STATED PROBLEM: Print the lines of the records below without any change, beginning at the line that contains "yellow ellipse at" and stopping after the line that contains "gray trapezoid at".

RECORD SET:
□ □ □ □ □ □ □

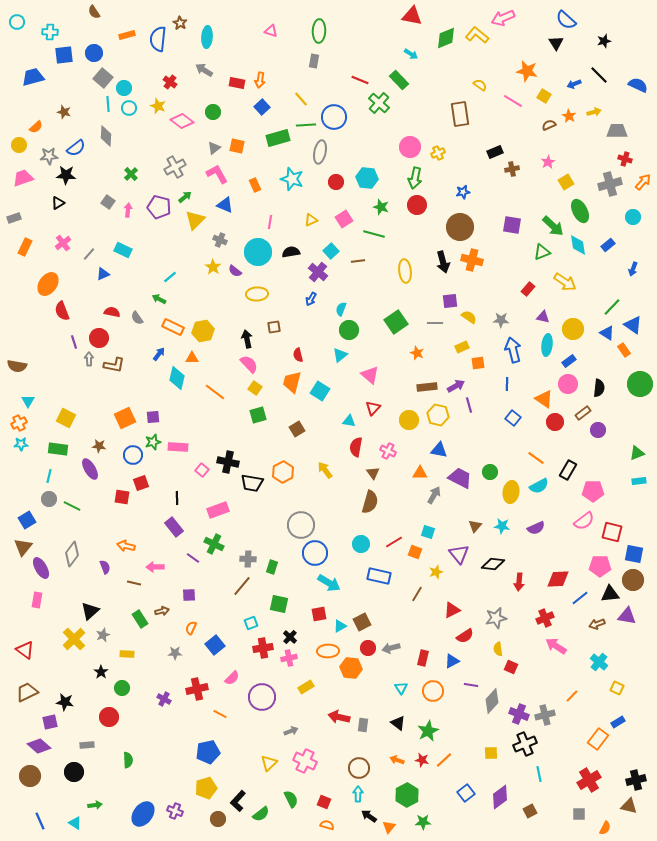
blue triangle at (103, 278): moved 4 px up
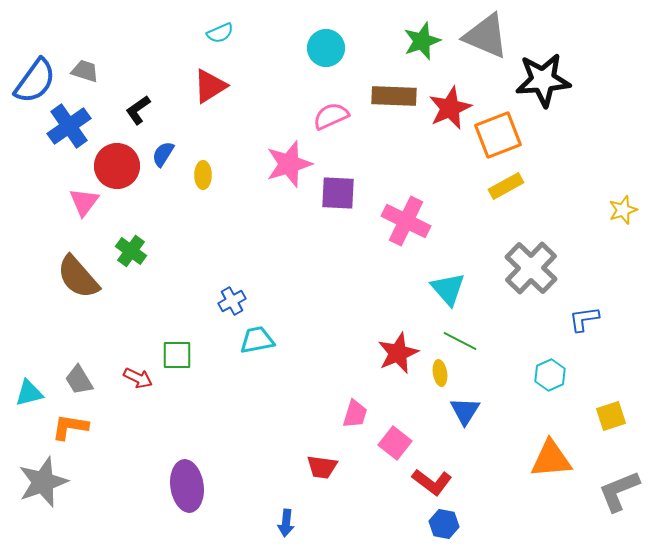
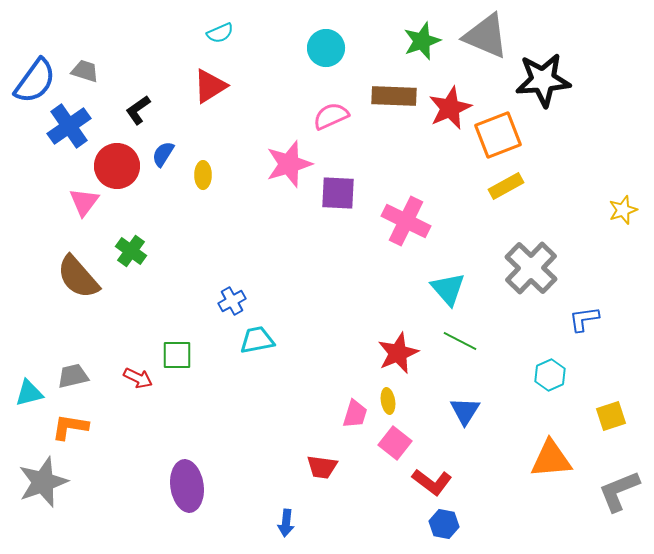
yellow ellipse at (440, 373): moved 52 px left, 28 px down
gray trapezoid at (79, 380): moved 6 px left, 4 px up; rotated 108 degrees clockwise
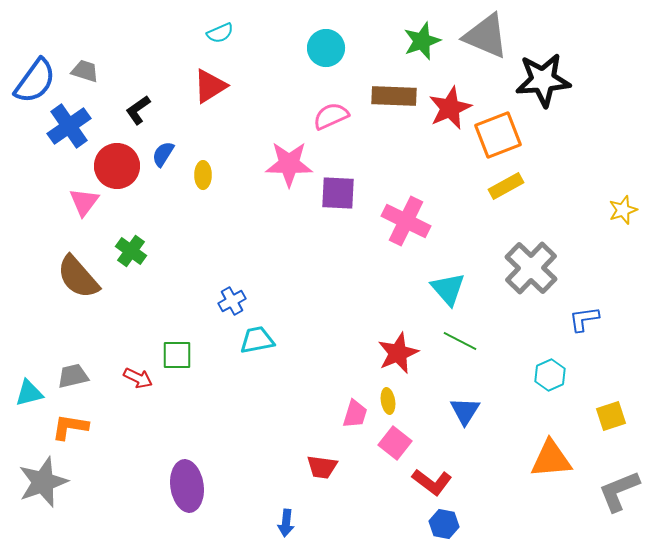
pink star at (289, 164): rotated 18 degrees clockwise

□ □ □ □ □ □ □

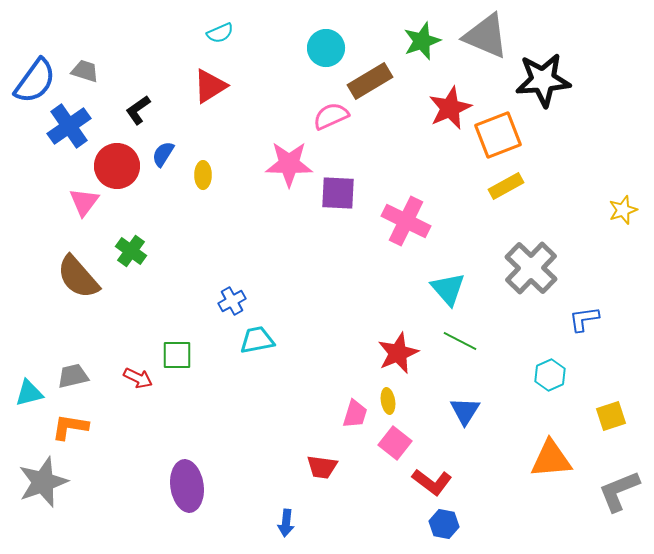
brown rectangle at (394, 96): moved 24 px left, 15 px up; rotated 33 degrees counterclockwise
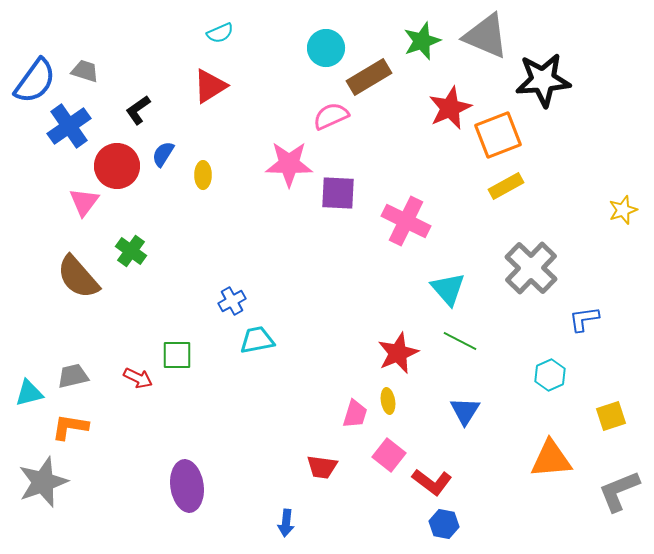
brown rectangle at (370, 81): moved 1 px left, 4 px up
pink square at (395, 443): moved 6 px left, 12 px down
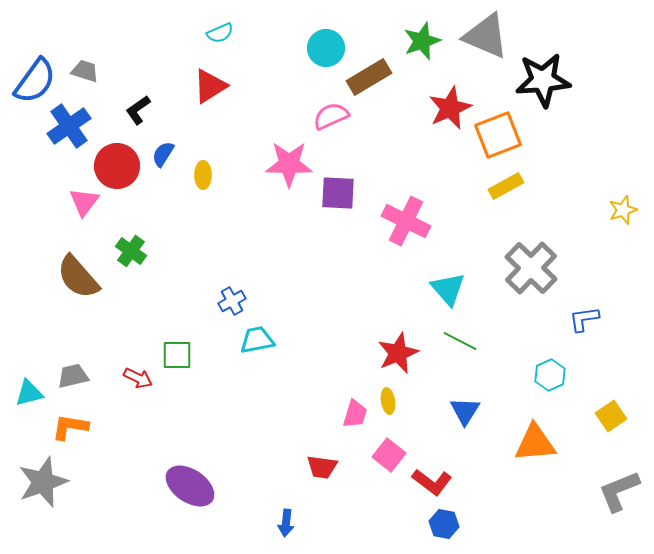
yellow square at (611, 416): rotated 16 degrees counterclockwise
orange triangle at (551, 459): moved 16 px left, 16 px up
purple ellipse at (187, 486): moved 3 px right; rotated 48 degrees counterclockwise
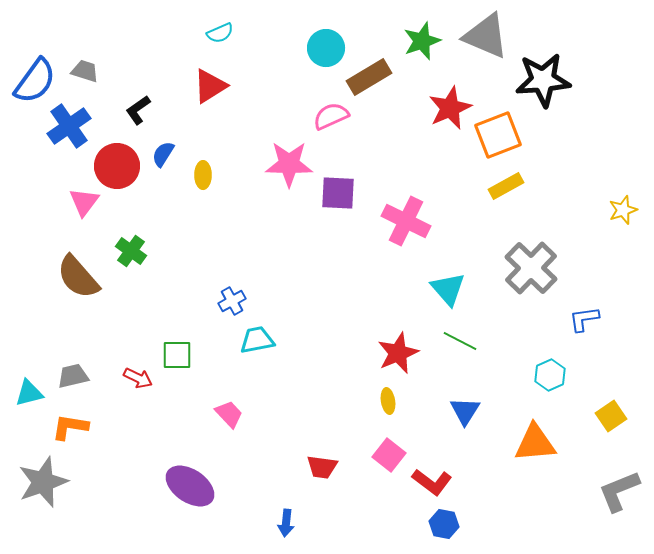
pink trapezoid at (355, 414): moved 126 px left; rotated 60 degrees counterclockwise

□ □ □ □ □ □ □

RESULT OF THE EXERCISE:
yellow ellipse at (440, 373): moved 52 px left, 28 px down
gray trapezoid at (79, 380): moved 6 px left, 4 px up; rotated 108 degrees clockwise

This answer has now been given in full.